> _DATA SHOWN_:
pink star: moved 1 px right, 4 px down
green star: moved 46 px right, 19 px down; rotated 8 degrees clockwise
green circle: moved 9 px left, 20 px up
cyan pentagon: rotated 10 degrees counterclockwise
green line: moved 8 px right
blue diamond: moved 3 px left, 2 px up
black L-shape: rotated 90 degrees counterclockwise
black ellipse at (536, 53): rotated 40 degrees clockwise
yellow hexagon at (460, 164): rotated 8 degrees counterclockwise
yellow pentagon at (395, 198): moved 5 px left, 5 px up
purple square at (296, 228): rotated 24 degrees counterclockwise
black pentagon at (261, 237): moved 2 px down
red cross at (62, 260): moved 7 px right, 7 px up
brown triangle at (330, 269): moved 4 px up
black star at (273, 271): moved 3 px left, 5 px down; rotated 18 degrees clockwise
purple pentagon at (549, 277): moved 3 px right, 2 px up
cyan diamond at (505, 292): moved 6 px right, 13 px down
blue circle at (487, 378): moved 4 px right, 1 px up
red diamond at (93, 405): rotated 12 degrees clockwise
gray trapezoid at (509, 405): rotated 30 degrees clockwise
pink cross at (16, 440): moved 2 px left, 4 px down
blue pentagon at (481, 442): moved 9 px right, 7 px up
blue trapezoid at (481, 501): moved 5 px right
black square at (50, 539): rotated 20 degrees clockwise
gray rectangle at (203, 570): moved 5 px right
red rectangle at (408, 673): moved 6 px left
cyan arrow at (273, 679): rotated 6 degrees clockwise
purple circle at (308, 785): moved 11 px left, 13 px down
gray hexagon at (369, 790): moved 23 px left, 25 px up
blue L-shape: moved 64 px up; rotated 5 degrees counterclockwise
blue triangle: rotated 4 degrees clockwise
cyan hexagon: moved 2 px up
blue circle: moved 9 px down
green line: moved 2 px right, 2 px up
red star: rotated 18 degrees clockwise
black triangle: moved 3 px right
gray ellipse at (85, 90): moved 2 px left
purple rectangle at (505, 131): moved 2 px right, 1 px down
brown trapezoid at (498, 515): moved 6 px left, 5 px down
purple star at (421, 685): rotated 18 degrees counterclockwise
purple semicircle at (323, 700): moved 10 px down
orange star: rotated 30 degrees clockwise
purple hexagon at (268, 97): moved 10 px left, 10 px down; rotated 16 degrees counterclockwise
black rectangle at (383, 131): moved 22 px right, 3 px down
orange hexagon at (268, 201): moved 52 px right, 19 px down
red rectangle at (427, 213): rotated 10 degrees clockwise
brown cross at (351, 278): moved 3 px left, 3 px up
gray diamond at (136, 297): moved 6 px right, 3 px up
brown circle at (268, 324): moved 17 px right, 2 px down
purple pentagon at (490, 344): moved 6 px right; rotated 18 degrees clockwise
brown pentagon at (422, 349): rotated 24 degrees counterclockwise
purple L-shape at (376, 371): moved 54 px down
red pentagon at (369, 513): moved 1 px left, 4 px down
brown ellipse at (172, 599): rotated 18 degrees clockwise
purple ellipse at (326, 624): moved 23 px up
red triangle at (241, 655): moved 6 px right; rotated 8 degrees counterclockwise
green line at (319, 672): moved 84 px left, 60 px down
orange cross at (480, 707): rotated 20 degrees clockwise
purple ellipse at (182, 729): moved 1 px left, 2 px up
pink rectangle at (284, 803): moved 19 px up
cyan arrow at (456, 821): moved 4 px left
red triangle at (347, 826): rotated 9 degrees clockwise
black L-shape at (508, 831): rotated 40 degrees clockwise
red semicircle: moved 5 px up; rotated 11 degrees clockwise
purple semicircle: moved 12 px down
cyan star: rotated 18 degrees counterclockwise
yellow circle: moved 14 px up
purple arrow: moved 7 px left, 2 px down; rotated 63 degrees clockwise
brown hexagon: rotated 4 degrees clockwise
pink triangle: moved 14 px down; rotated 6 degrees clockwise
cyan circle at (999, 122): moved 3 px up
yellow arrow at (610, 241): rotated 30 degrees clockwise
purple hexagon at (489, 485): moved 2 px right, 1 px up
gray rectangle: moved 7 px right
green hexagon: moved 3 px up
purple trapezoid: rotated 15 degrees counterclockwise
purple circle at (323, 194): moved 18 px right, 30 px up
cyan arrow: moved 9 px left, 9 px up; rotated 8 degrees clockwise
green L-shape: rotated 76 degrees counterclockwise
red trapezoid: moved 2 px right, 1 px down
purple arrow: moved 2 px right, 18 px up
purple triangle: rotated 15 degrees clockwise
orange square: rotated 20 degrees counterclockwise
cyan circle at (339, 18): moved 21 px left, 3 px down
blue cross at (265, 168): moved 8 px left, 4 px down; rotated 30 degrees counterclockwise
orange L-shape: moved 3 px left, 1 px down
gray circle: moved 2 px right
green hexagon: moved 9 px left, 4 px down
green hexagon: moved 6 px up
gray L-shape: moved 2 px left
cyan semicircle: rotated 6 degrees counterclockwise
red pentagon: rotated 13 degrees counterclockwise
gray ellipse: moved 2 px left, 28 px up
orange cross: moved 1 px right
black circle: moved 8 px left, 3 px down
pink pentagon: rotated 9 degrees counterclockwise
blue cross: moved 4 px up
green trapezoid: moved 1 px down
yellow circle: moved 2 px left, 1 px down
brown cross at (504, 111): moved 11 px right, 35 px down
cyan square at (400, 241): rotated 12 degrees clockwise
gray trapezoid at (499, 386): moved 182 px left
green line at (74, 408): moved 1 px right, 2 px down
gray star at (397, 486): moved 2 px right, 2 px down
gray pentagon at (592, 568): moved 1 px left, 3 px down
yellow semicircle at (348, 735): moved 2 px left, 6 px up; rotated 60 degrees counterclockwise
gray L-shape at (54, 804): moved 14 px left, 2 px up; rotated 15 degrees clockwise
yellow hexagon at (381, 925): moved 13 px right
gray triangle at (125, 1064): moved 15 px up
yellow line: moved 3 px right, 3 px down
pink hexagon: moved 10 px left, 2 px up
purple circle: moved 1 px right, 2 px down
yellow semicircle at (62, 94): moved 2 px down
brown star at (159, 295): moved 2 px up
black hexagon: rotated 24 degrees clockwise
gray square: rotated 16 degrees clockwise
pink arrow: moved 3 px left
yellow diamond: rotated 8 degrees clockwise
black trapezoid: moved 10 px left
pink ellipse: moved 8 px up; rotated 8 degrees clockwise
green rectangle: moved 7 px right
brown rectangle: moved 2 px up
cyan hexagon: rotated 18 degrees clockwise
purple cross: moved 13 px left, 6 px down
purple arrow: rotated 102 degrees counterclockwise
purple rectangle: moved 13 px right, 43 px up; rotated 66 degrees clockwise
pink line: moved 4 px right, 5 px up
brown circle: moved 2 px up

> _REQUIRED WORK_: Your job is to copy out every line from the records above that has the word "ellipse".

> _OUTPUT OF THE EXERCISE_:
black ellipse at (536, 53): rotated 40 degrees clockwise
gray ellipse at (85, 90): moved 2 px left
brown ellipse at (172, 599): rotated 18 degrees clockwise
purple ellipse at (326, 624): moved 23 px up
purple ellipse at (182, 729): moved 1 px left, 2 px up
gray ellipse: moved 2 px left, 28 px up
pink ellipse: moved 8 px up; rotated 8 degrees clockwise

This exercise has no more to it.